**DATA PROVIDED**.
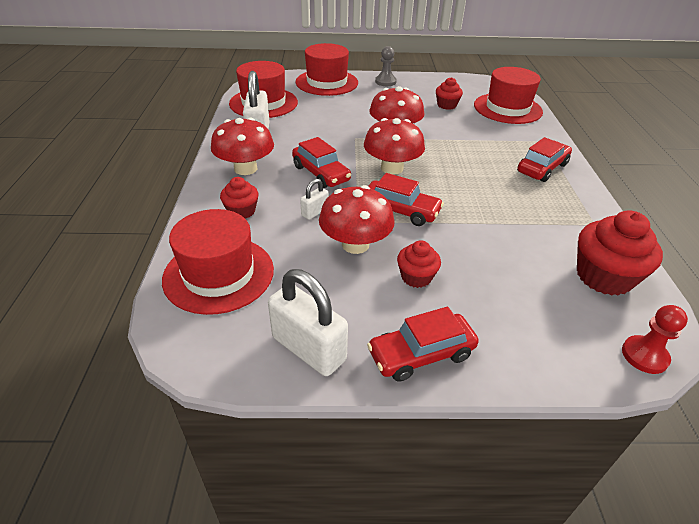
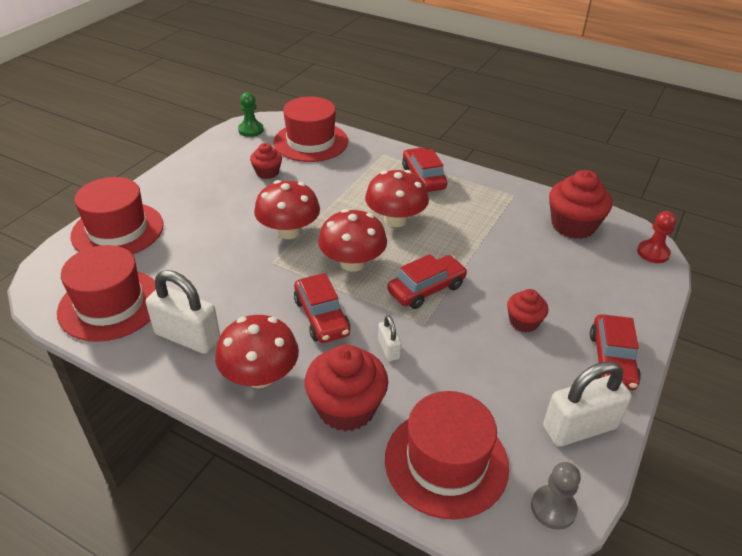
camera: 60 degrees left, 0 degrees up
(241, 211) = (346, 408): red cupcake -> red cupcake, size x1.76
(321, 173) = (321, 317): red car -> red car turned 75 degrees clockwise
(355, 244) = (458, 341): red mushroom -> red mushroom (395, 219)
(385, 82) = (170, 187): grey pawn -> grey pawn (553, 508)
(484, 84) = (251, 130): none -> green pawn

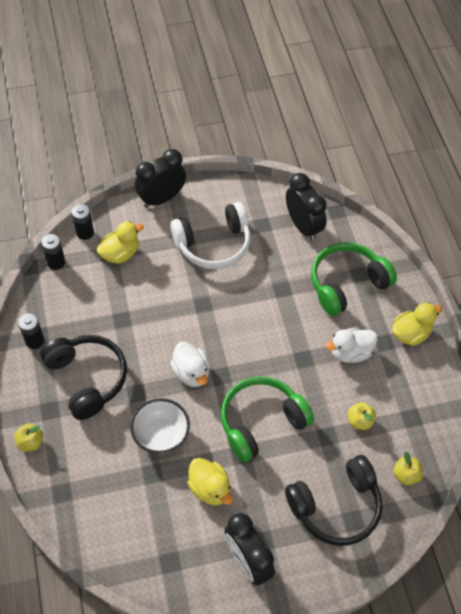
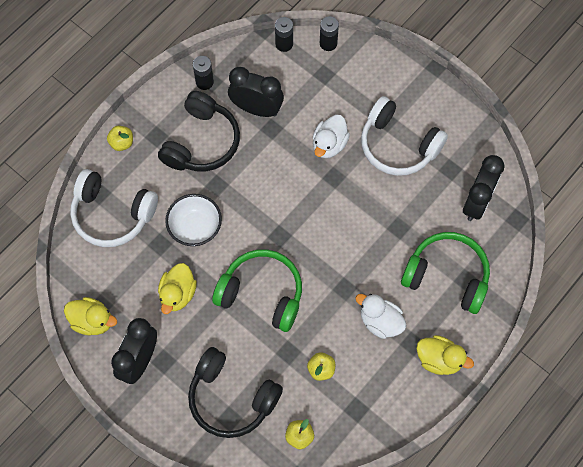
camera: 55 degrees right, 10 degrees up
(92, 494) = (112, 214): none -> white headphones
(120, 254) = (330, 83): yellow duck -> yellow duck (92, 321)
(161, 198) = (409, 74): black clock -> black clock (256, 109)
(191, 373) = (265, 212): white duck -> white duck (329, 144)

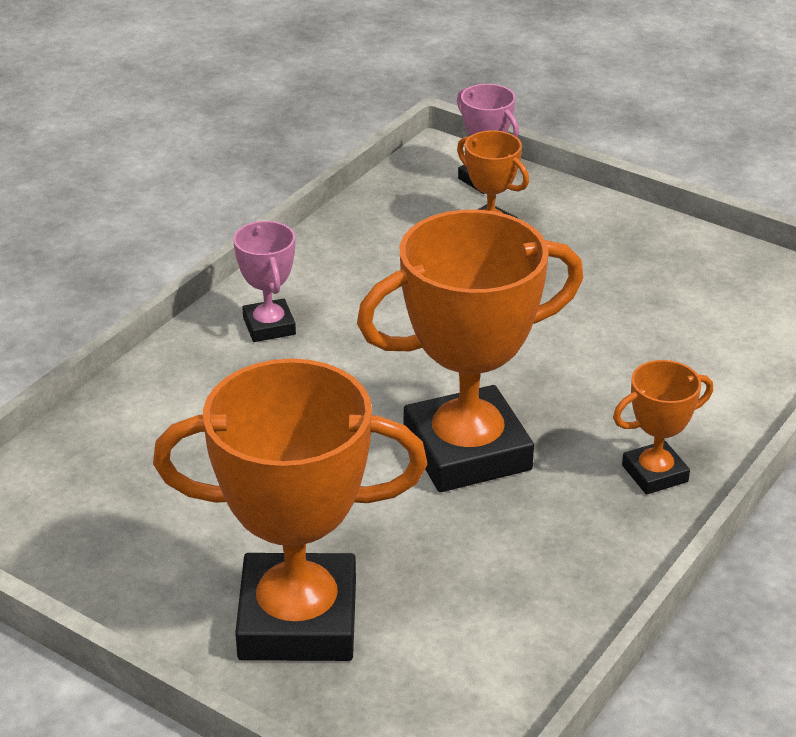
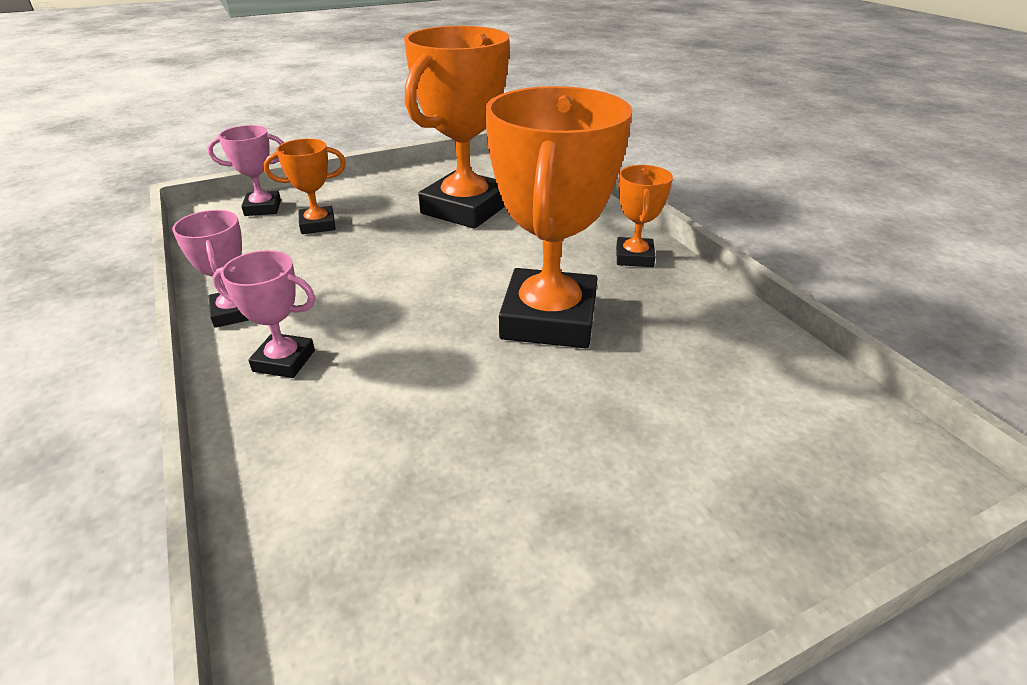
camera: 60 degrees left, 0 degrees up
(298, 620) = (705, 493): orange trophy -> orange trophy (465, 208)
(306, 265) = (235, 312): none -> pink trophy

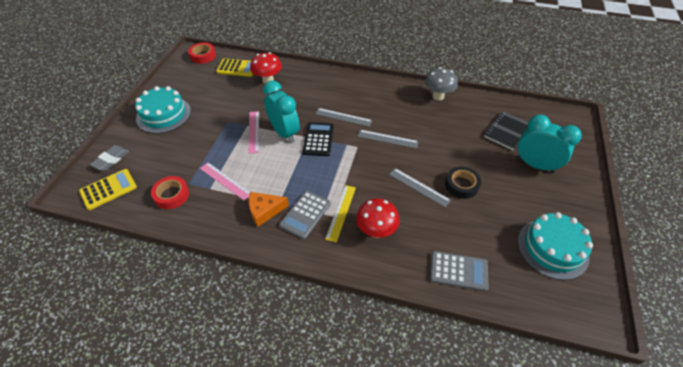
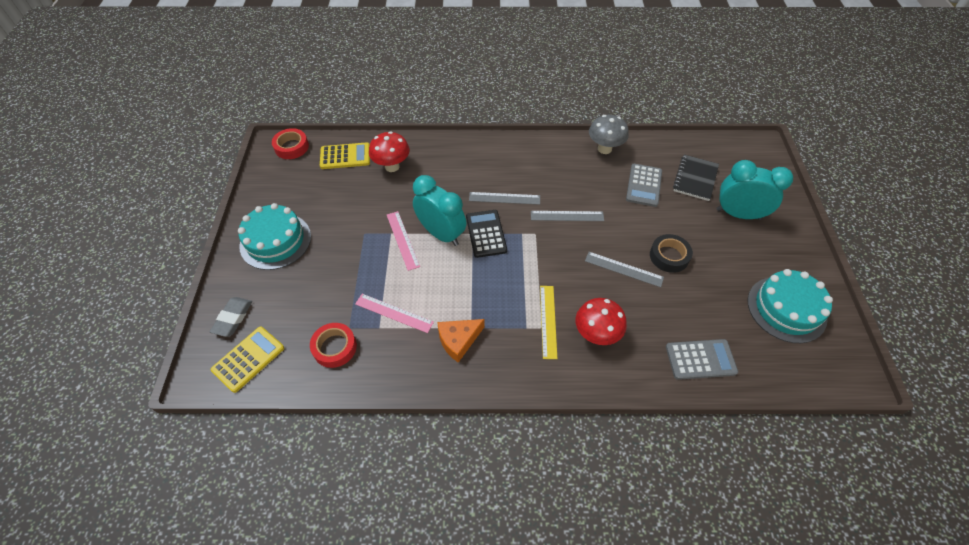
camera: 15 degrees left, 5 degrees up
(305, 214) = (508, 333): grey calculator -> grey calculator (644, 185)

**WHAT YOU NEED TO DO**. Without copying any images, transcribe the records exactly as they stand.

**OUTPUT**.
camera: 60 degrees left, 0 degrees up
(241, 211) = (346, 408): red cupcake -> red cupcake, size x1.76
(321, 173) = (321, 317): red car -> red car turned 75 degrees clockwise
(355, 244) = (458, 341): red mushroom -> red mushroom (395, 219)
(385, 82) = (170, 187): grey pawn -> grey pawn (553, 508)
(484, 84) = (251, 130): none -> green pawn

camera: 55 degrees right, 10 degrees up
(92, 494) = (112, 214): none -> white headphones
(120, 254) = (330, 83): yellow duck -> yellow duck (92, 321)
(161, 198) = (409, 74): black clock -> black clock (256, 109)
(191, 373) = (265, 212): white duck -> white duck (329, 144)

camera: 60 degrees left, 0 degrees up
(298, 620) = (705, 493): orange trophy -> orange trophy (465, 208)
(306, 265) = (235, 312): none -> pink trophy

camera: 15 degrees left, 5 degrees up
(305, 214) = (508, 333): grey calculator -> grey calculator (644, 185)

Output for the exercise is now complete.